_SUPPLIED RECORDS_.
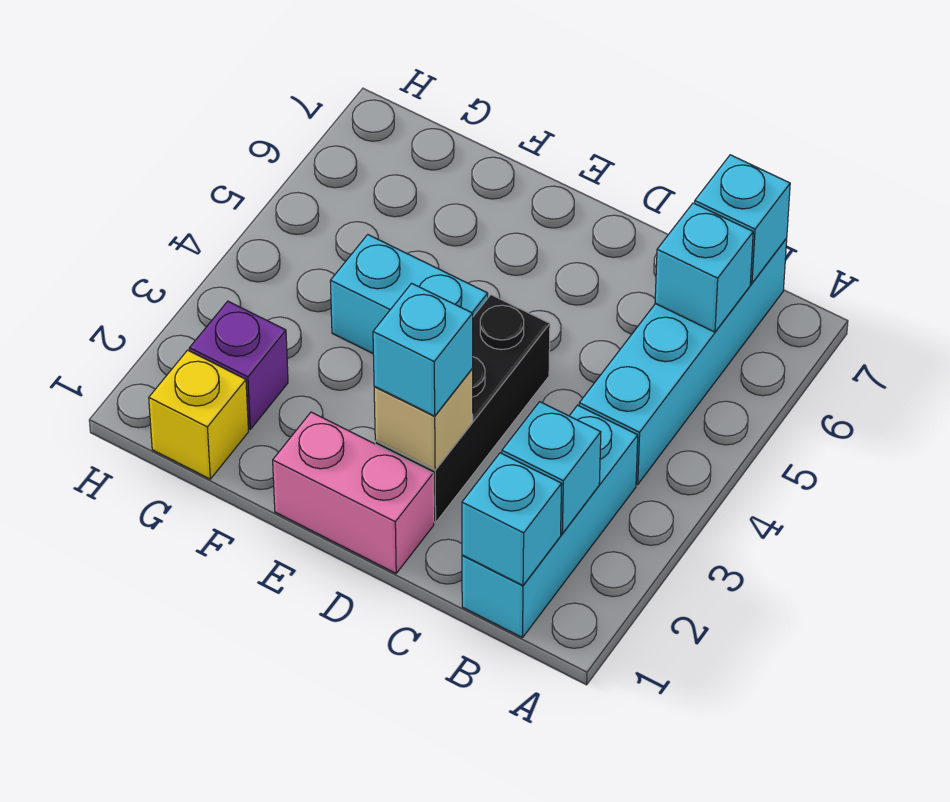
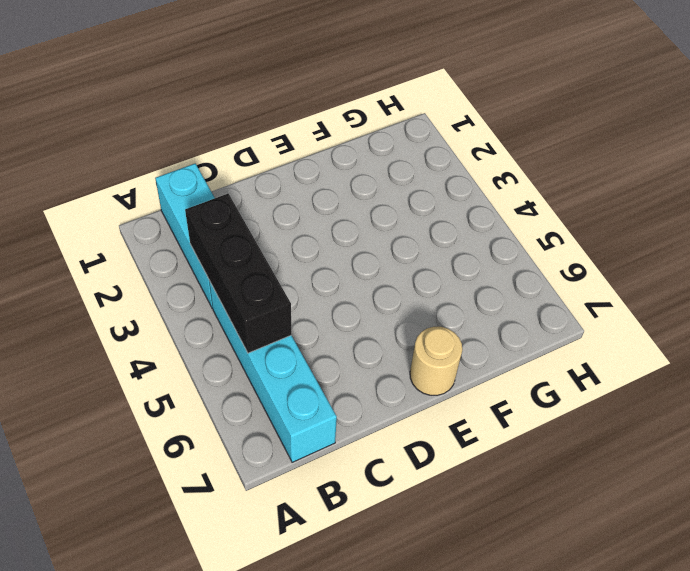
black brick B3:B5 level 2 -> black brick D2:D4 level 1
tan round brick E7 level 1 -> none
none -> pink brick D1:E1 level 1
none -> cyan brick E4:F4 level 1
none -> yellow brick G1 level 1

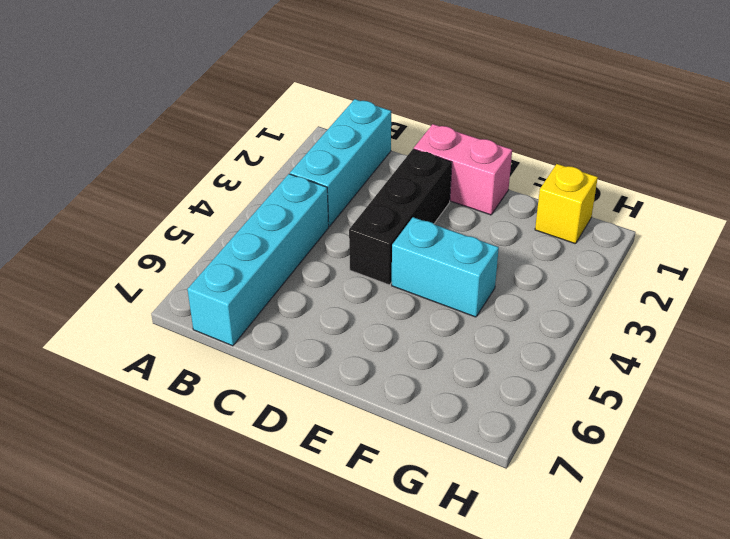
none -> purple brick G2 level 1
none -> cyan brick B1 level 2
none -> cyan brick B2 level 2

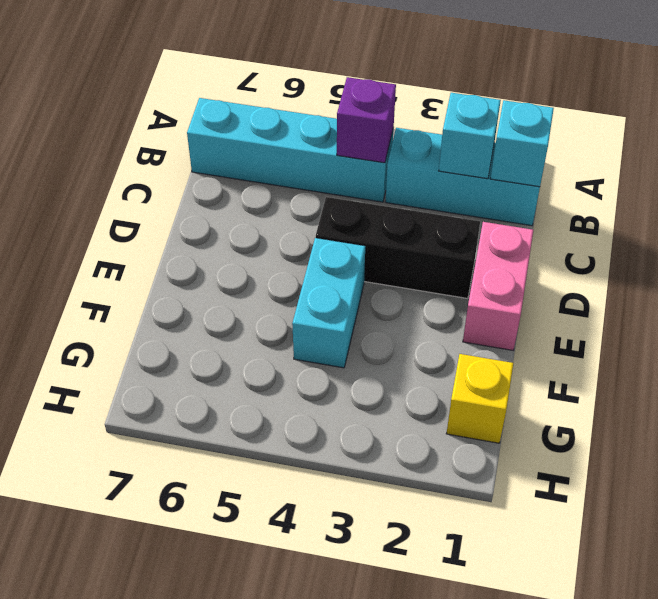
purple brick B4 level 2 -> purple brick G2 level 1
none -> cyan brick B6 level 2
none -> cyan brick B7 level 2
none -> tan brick D2 level 2

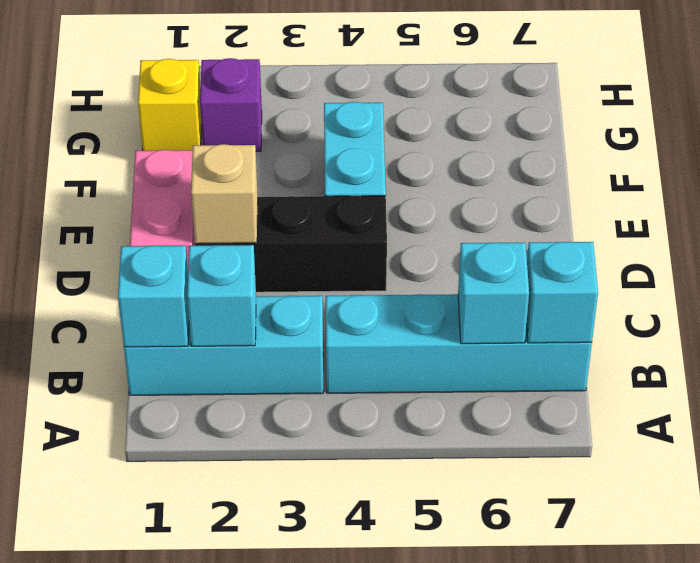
none -> cyan brick D2 level 3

_WHAT THIS TASK INVOLVES_. From the line that contains "none -> cyan brick B2 level 2" to the end of the material above, output every line exactly, both ends included, but leave out any pictures.

_THE COMPLETED TASK_.
none -> cyan brick B2 level 2

purple brick B4 level 2 -> purple brick G2 level 1
none -> cyan brick B6 level 2
none -> cyan brick B7 level 2
none -> tan brick D2 level 2

none -> cyan brick D2 level 3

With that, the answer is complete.